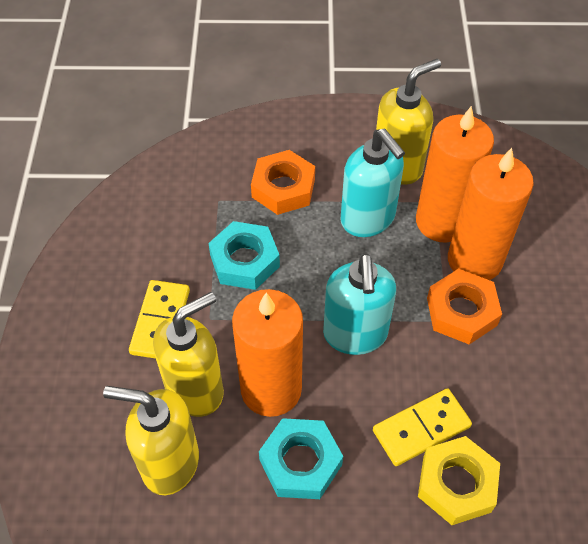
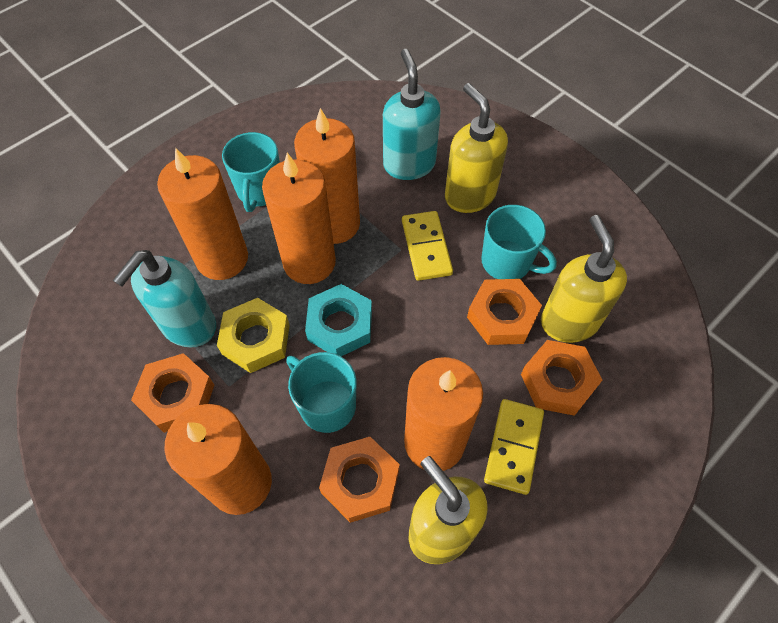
orange candle: 3 -> 5
orange nut: 2 -> 4
turquoise mug: 0 -> 3
turquoise nut: 2 -> 1

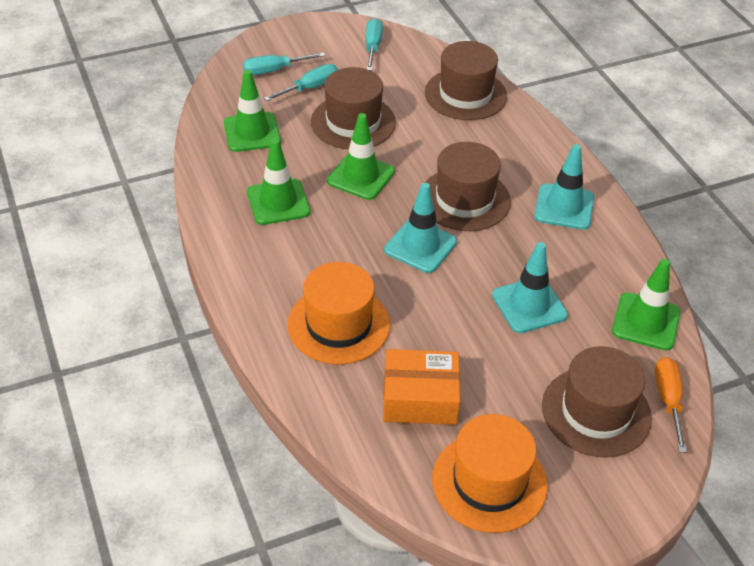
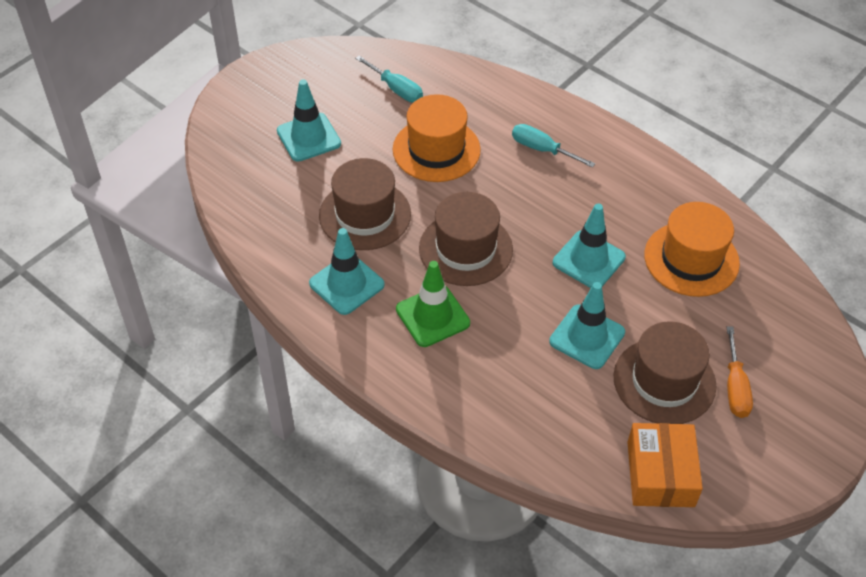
brown hat: 4 -> 3
green traffic cone: 4 -> 1
turquoise screwdriver: 3 -> 2
turquoise traffic cone: 3 -> 4

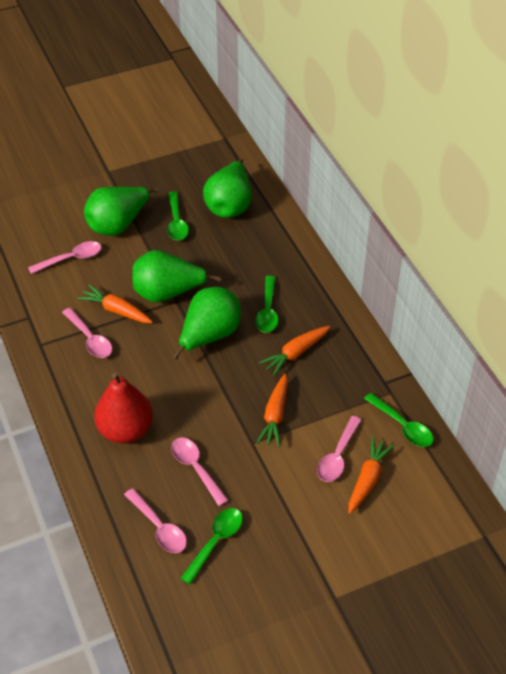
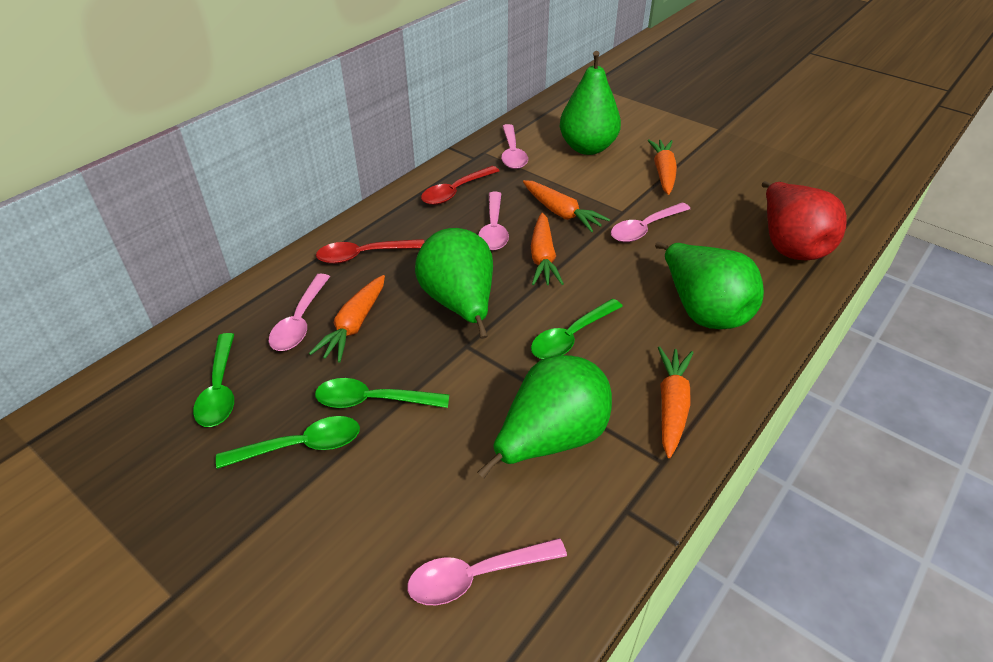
orange carrot: 4 -> 5
red spoon: 0 -> 2

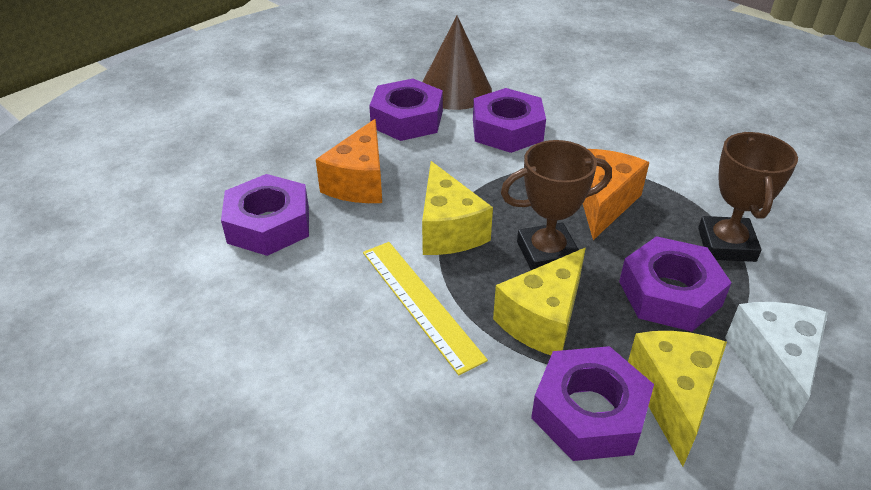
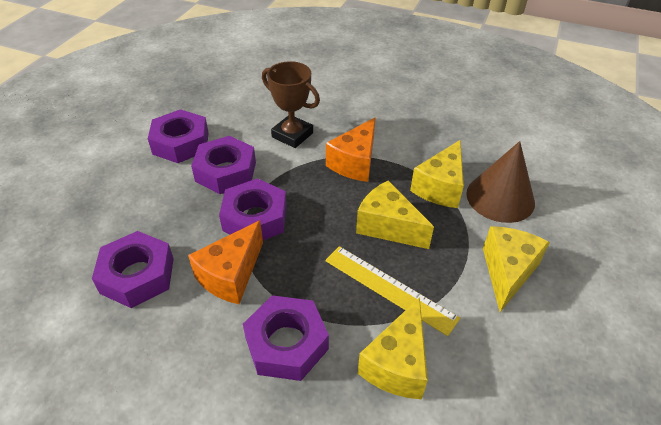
brown trophy: 2 -> 1
white cheese: 1 -> 0
yellow cheese: 3 -> 4

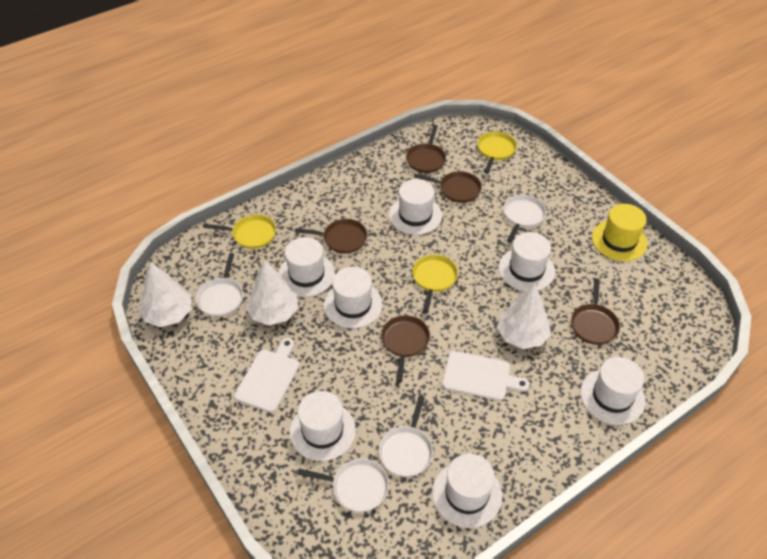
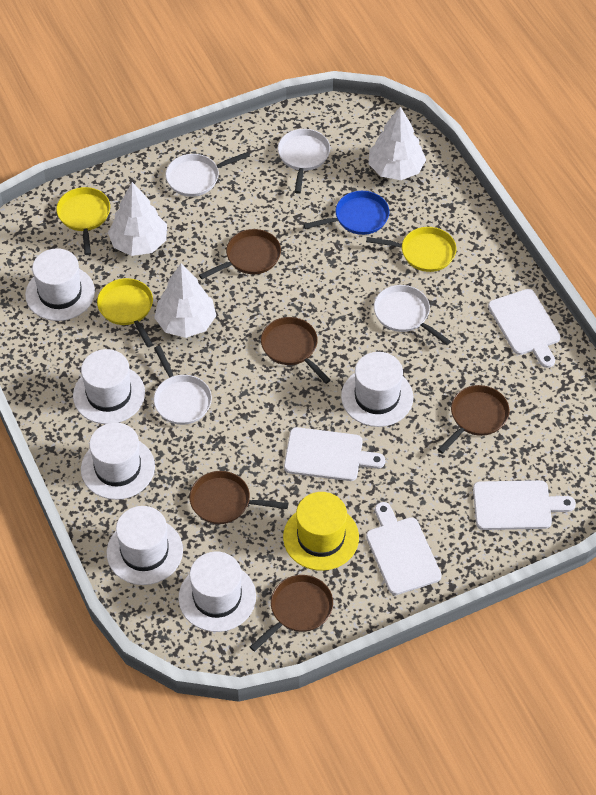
blue pan: 0 -> 1
white cutting board: 2 -> 4
white hat: 7 -> 6

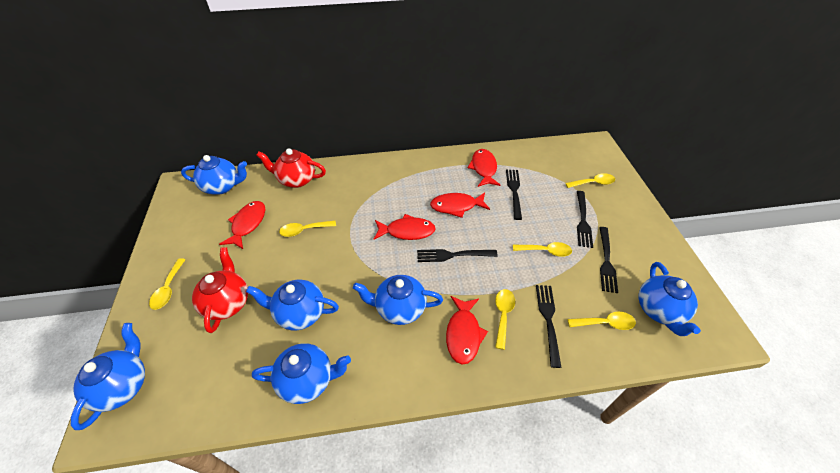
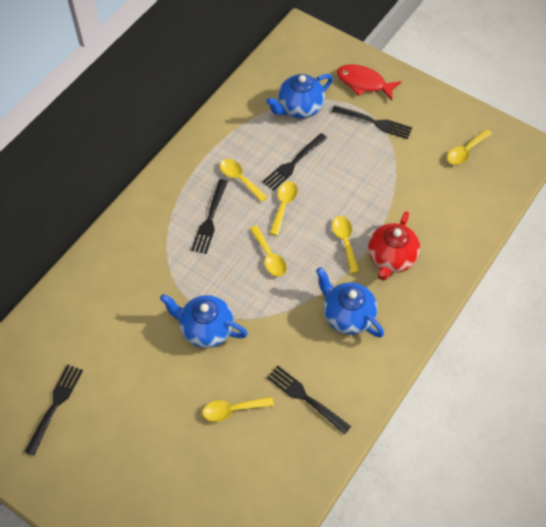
blue teapot: 6 -> 3
red fish: 5 -> 1
red teapot: 2 -> 1

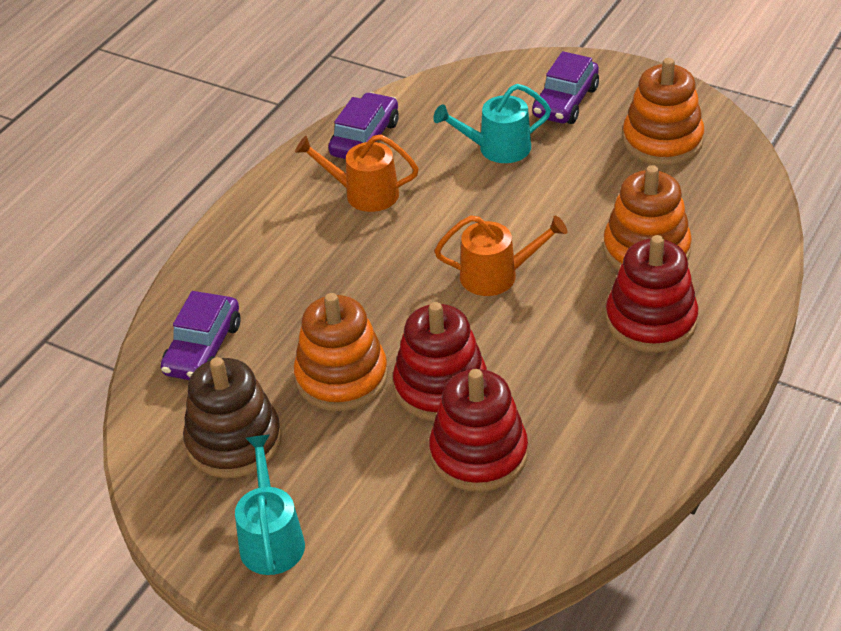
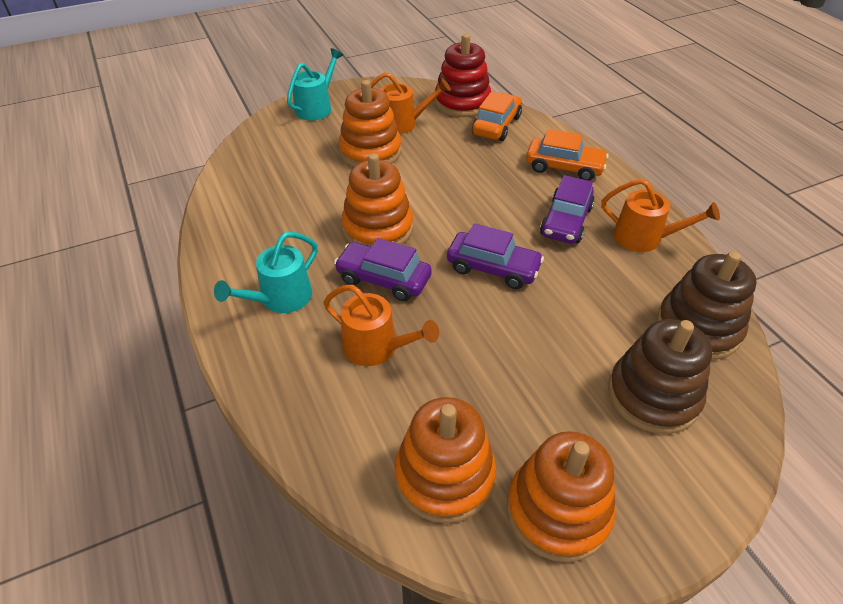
brown stacking toy: 1 -> 2
orange car: 0 -> 2
orange stacking toy: 3 -> 4
orange watering can: 2 -> 3
red stacking toy: 3 -> 1

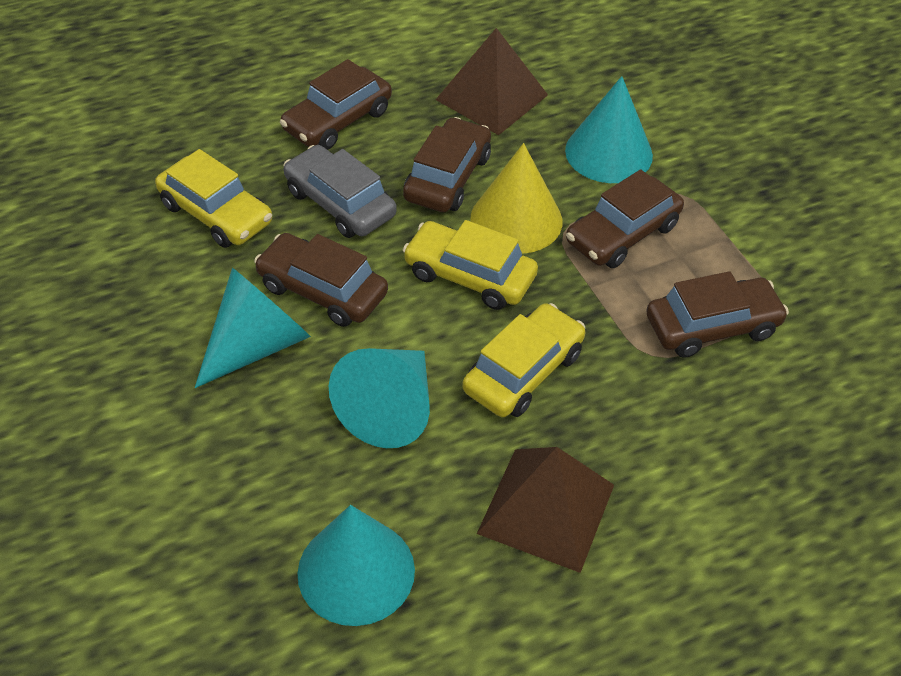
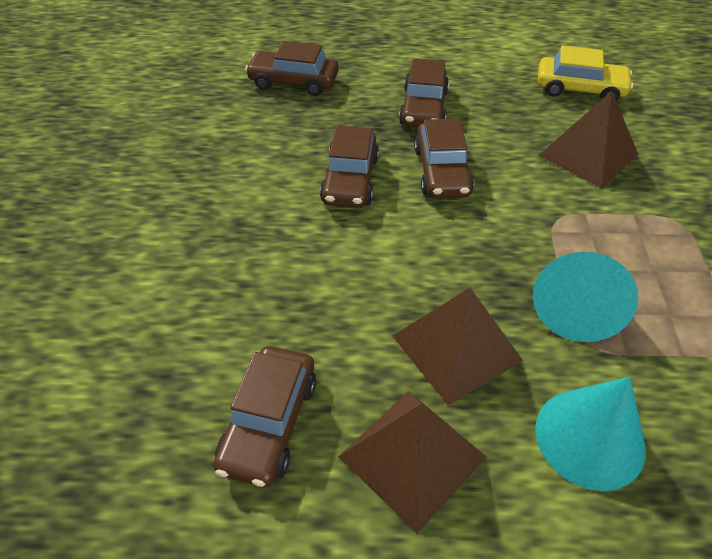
brown pyramid: 2 -> 3
grey car: 1 -> 0
turquoise cone: 4 -> 2
yellow car: 3 -> 1
yellow cone: 1 -> 0

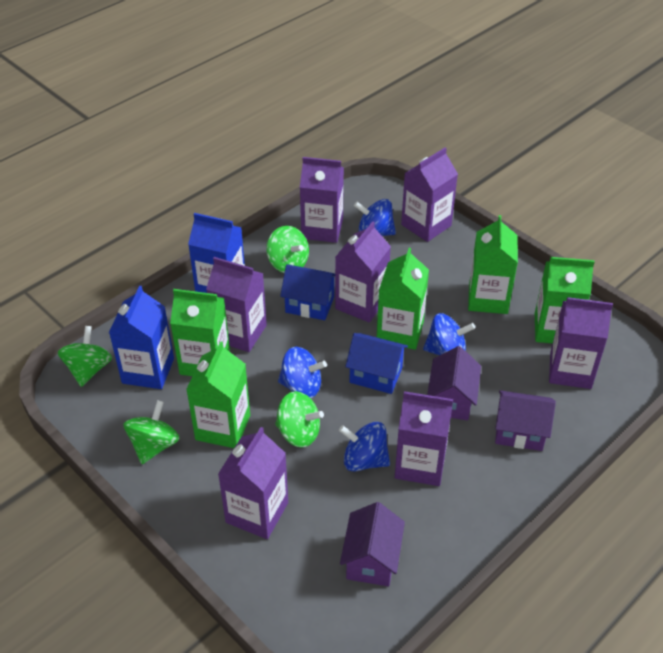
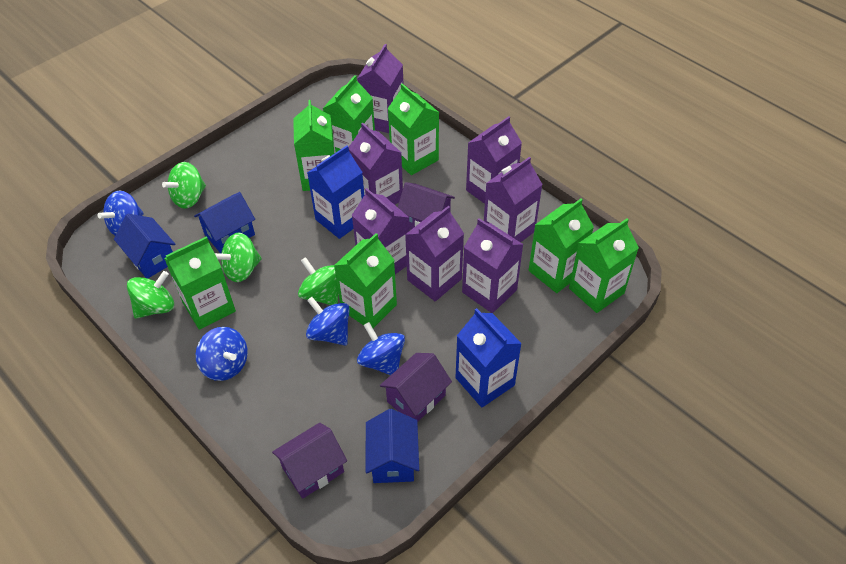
blue house: 2 -> 3
green carton: 5 -> 7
--*--
_YOUR ASSIGNMENT_
Across the data, find each line that has "yellow" in it and copy that line.

_ANSWER SPACE_
yellow cheese: 3 -> 4
yellow car: 3 -> 1
yellow cone: 1 -> 0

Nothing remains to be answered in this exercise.